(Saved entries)
────────────────────
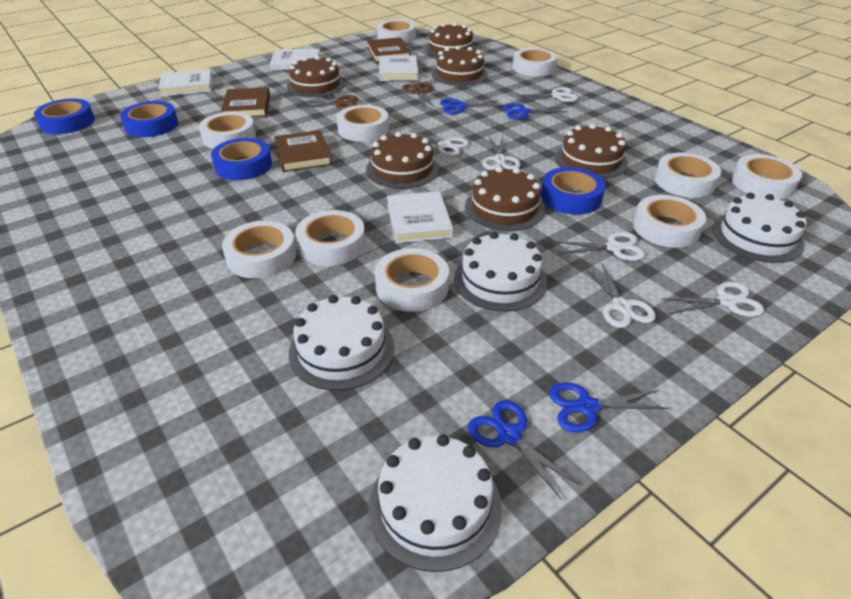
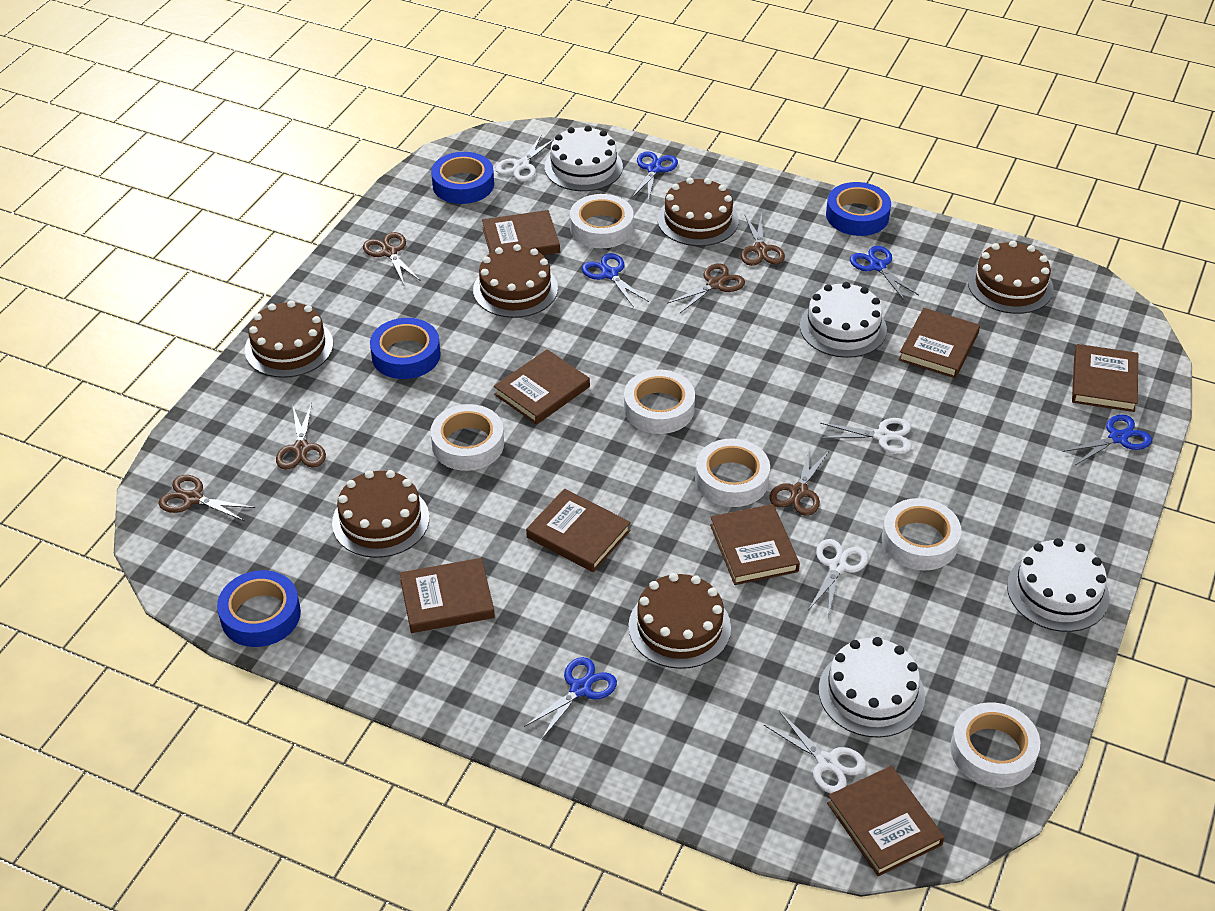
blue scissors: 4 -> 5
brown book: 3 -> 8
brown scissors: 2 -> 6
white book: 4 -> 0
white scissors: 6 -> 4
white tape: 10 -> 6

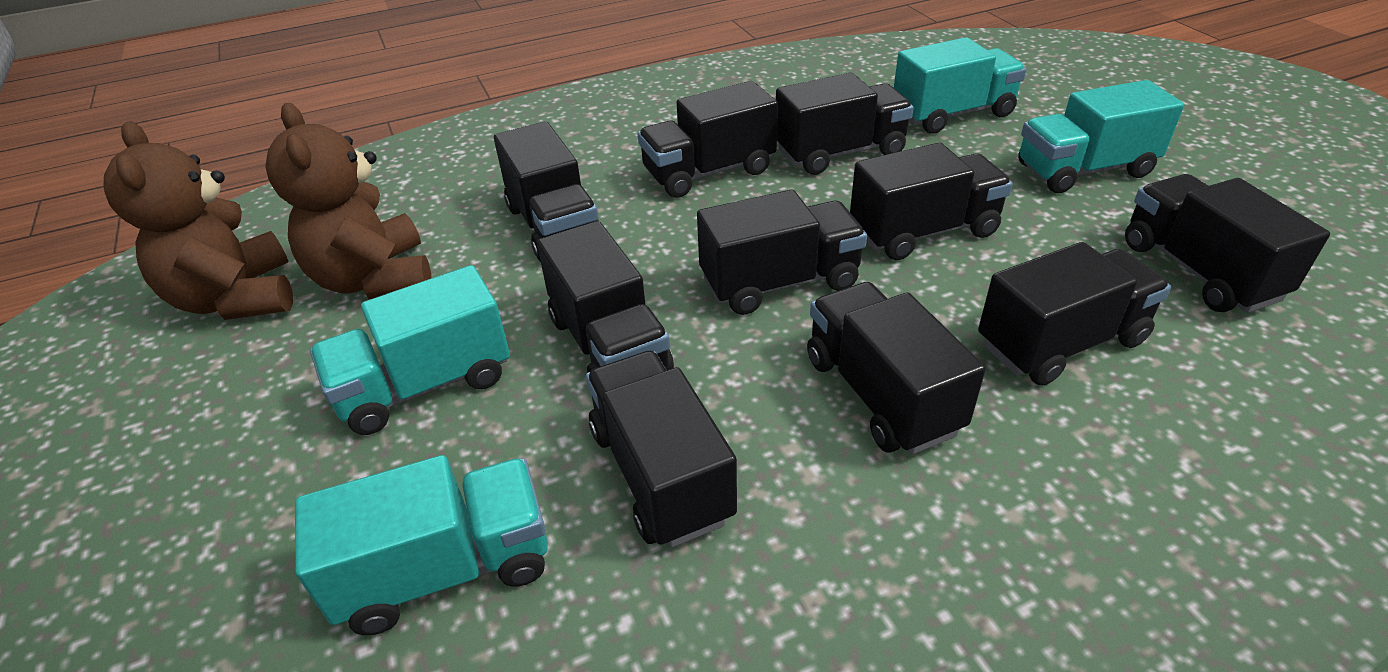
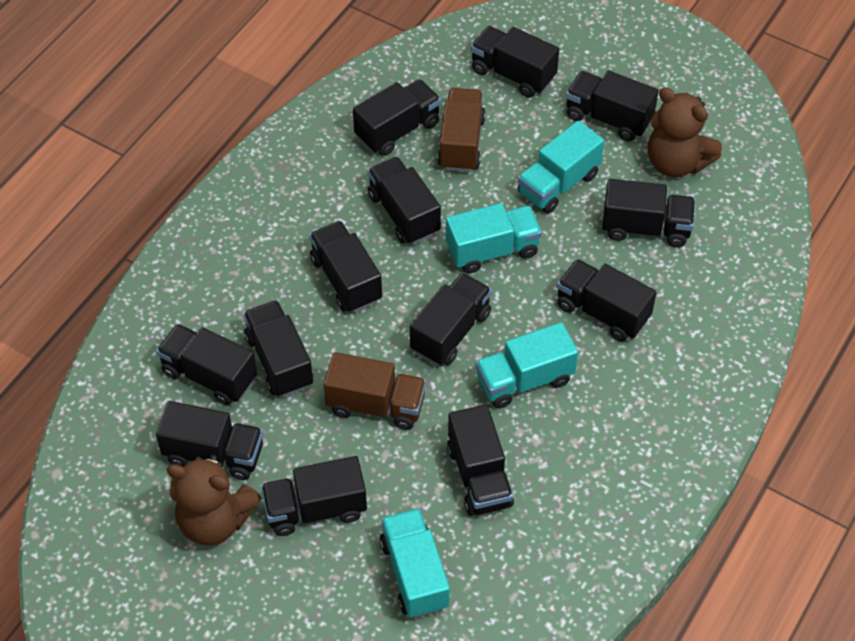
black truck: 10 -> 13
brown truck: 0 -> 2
────────────────────
_Work to be completed_
Please retype every entry above exactly, leaving out any picture.

_Your solution_
blue scissors: 4 -> 5
brown book: 3 -> 8
brown scissors: 2 -> 6
white book: 4 -> 0
white scissors: 6 -> 4
white tape: 10 -> 6

black truck: 10 -> 13
brown truck: 0 -> 2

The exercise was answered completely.